» The input
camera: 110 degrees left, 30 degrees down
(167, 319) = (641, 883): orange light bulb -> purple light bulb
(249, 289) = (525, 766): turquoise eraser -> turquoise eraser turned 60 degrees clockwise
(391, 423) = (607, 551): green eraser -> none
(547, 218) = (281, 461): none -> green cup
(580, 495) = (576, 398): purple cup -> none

» What you are asked to do
Would you reproduce the entire listing, keeping every line as it is?

» The answer
camera: 110 degrees left, 30 degrees down
(167, 319) = (641, 883): orange light bulb -> purple light bulb
(249, 289) = (525, 766): turquoise eraser -> turquoise eraser turned 60 degrees clockwise
(391, 423) = (607, 551): green eraser -> none
(547, 218) = (281, 461): none -> green cup
(580, 495) = (576, 398): purple cup -> none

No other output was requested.